To do: Of all the lines below, output only those starting at the one with "yellow circle: (101, 203)" and ending at the one with "green square: (139, 107)", both ends included, exactly as written.
[Extracted data Boundary: Start]
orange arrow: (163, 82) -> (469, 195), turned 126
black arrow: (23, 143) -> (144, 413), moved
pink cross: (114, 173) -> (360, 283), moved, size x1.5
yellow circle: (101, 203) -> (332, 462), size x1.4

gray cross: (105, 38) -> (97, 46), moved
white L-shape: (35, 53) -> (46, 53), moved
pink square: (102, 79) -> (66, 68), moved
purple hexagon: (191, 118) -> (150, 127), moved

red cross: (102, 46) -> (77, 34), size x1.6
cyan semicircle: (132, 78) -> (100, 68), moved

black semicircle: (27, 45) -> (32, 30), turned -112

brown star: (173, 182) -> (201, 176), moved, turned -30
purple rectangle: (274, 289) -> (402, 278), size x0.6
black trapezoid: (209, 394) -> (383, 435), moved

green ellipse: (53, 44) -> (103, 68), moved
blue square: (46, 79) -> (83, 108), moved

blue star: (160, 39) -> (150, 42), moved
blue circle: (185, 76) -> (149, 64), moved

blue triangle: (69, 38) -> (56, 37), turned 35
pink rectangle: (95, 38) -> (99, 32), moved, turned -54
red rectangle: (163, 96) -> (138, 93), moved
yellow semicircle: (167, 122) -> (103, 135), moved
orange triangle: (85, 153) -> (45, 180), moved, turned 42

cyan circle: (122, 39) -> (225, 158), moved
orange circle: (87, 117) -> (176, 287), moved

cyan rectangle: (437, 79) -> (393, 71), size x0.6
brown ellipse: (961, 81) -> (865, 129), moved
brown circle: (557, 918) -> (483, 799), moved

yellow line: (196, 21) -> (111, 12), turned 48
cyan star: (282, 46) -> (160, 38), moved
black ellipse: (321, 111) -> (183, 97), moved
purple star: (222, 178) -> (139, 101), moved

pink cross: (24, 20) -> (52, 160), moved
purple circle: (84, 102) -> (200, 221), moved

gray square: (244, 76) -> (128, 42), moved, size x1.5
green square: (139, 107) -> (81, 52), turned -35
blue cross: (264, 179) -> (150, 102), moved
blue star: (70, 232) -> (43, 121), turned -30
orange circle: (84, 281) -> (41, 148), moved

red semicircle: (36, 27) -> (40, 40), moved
[Extracted data Boundary: End]
Exercise response:
yellow circle: (101, 203) -> (332, 462), size x1.4

gray cross: (105, 38) -> (97, 46), moved
white L-shape: (35, 53) -> (46, 53), moved
pink square: (102, 79) -> (66, 68), moved
purple hexagon: (191, 118) -> (150, 127), moved

red cross: (102, 46) -> (77, 34), size x1.6
cyan semicircle: (132, 78) -> (100, 68), moved

black semicircle: (27, 45) -> (32, 30), turned -112

brown star: (173, 182) -> (201, 176), moved, turned -30
purple rectangle: (274, 289) -> (402, 278), size x0.6
black trapezoid: (209, 394) -> (383, 435), moved

green ellipse: (53, 44) -> (103, 68), moved
blue square: (46, 79) -> (83, 108), moved

blue star: (160, 39) -> (150, 42), moved
blue circle: (185, 76) -> (149, 64), moved

blue triangle: (69, 38) -> (56, 37), turned 35
pink rectangle: (95, 38) -> (99, 32), moved, turned -54
red rectangle: (163, 96) -> (138, 93), moved
yellow semicircle: (167, 122) -> (103, 135), moved
orange triangle: (85, 153) -> (45, 180), moved, turned 42

cyan circle: (122, 39) -> (225, 158), moved
orange circle: (87, 117) -> (176, 287), moved

cyan rectangle: (437, 79) -> (393, 71), size x0.6
brown ellipse: (961, 81) -> (865, 129), moved
brown circle: (557, 918) -> (483, 799), moved

yellow line: (196, 21) -> (111, 12), turned 48
cyan star: (282, 46) -> (160, 38), moved
black ellipse: (321, 111) -> (183, 97), moved
purple star: (222, 178) -> (139, 101), moved

pink cross: (24, 20) -> (52, 160), moved
purple circle: (84, 102) -> (200, 221), moved

gray square: (244, 76) -> (128, 42), moved, size x1.5
green square: (139, 107) -> (81, 52), turned -35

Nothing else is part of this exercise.